##### Material for this task
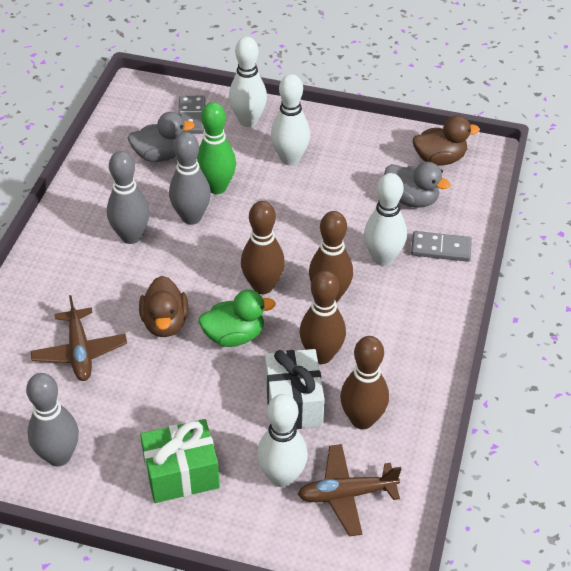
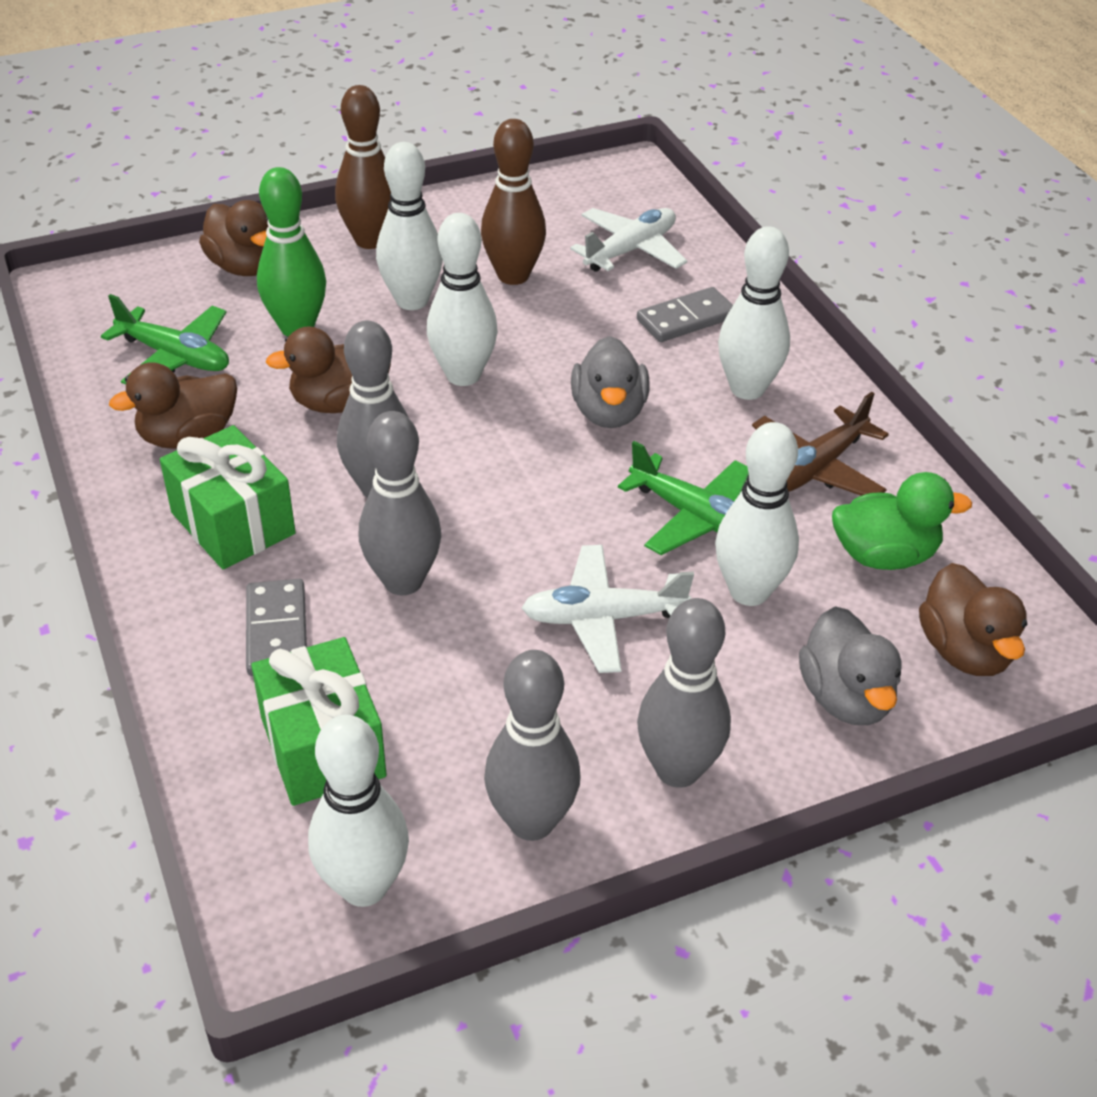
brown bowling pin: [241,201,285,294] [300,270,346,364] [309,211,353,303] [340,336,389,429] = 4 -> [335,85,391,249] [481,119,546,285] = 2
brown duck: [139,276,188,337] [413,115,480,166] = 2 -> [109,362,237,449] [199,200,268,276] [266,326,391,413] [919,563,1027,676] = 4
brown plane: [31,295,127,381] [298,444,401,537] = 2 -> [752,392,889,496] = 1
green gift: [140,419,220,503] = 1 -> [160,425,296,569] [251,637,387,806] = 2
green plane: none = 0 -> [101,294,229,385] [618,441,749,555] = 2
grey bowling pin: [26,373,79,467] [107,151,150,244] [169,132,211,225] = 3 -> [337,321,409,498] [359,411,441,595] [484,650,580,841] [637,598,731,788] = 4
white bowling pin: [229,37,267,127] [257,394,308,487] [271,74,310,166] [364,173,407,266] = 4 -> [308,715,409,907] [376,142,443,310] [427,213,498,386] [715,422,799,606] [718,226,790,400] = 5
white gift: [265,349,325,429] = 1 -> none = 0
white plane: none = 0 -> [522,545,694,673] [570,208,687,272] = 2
##########
### Written task
Please give an exact copy of the entries above, from the line with "green gift: [140,419,220,503]" down to the line with "grey bowling pin: [26,373,79,467]", inclusive, and nothing else.

### Response to the task
green gift: [140,419,220,503] = 1 -> [160,425,296,569] [251,637,387,806] = 2
green plane: none = 0 -> [101,294,229,385] [618,441,749,555] = 2
grey bowling pin: [26,373,79,467] [107,151,150,244] [169,132,211,225] = 3 -> [337,321,409,498] [359,411,441,595] [484,650,580,841] [637,598,731,788] = 4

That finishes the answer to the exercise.